* **Work item**
Print all the data below exactly, without images.

* **Data to examine**
━━━━━━

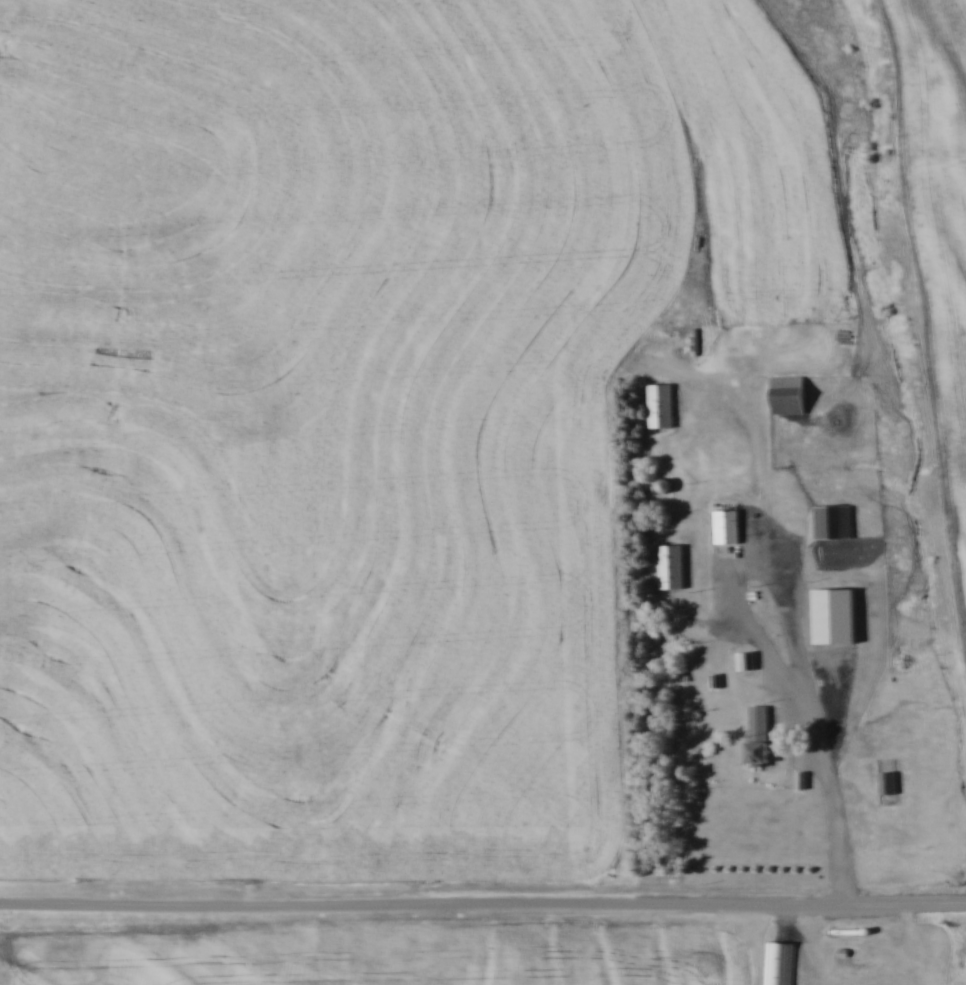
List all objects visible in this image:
building: (790, 395)
building: (661, 406)
building: (665, 486)
building: (833, 522)
building: (728, 527)
building: (672, 567)
road: (743, 613)
building: (746, 661)
building: (760, 735)
building: (888, 783)
road: (838, 801)
road: (482, 909)
building: (779, 963)

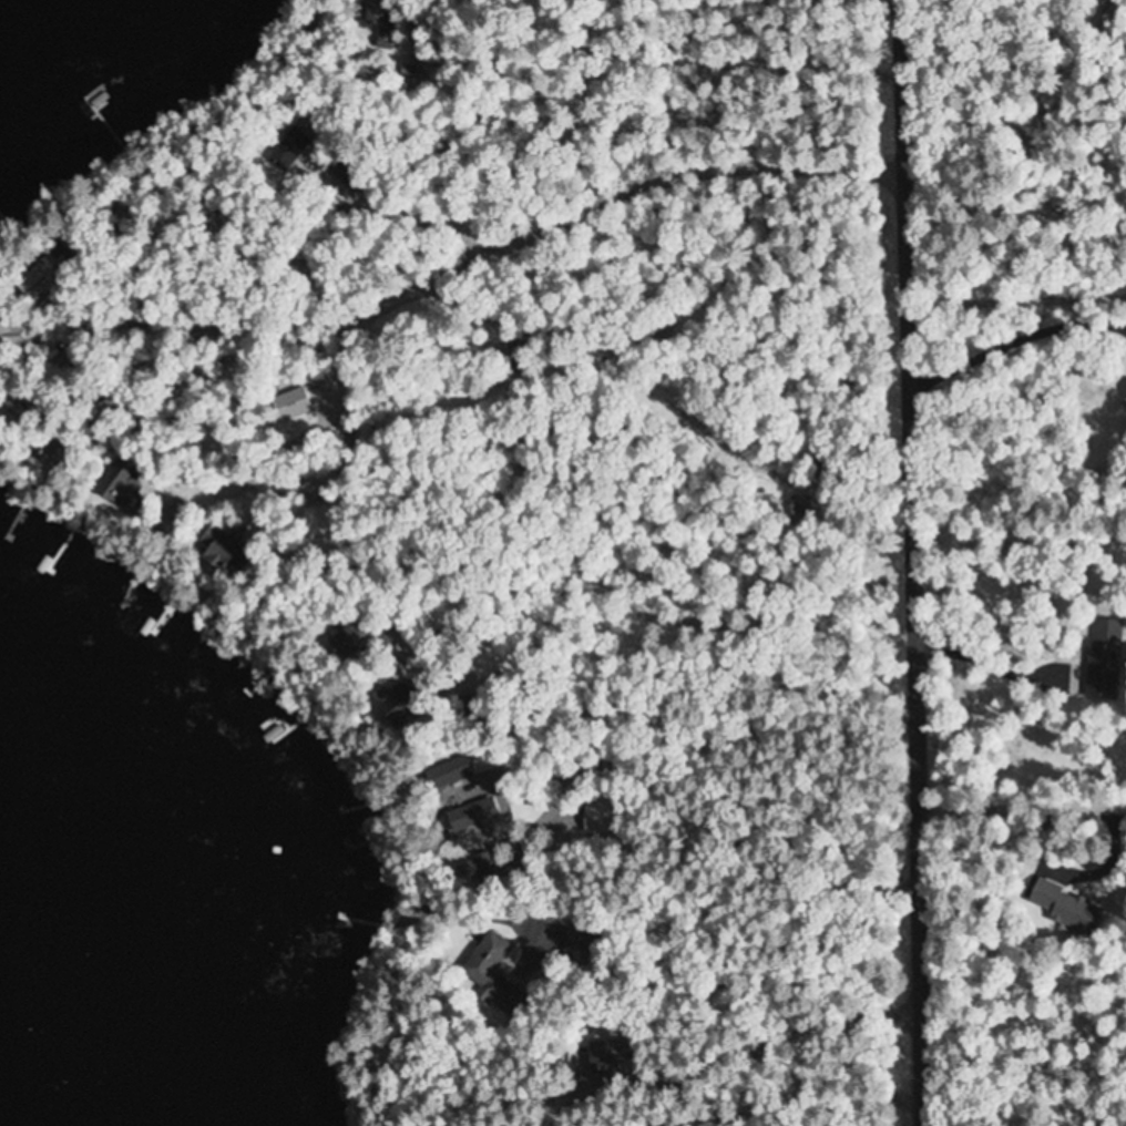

━━━━━━

* **Task answer**
List all objects visible in this image:
building: (790, 395)
building: (661, 406)
building: (665, 486)
building: (833, 522)
building: (728, 527)
building: (672, 567)
road: (743, 613)
building: (746, 661)
building: (760, 735)
building: (888, 783)
road: (838, 801)
road: (482, 909)
building: (779, 963)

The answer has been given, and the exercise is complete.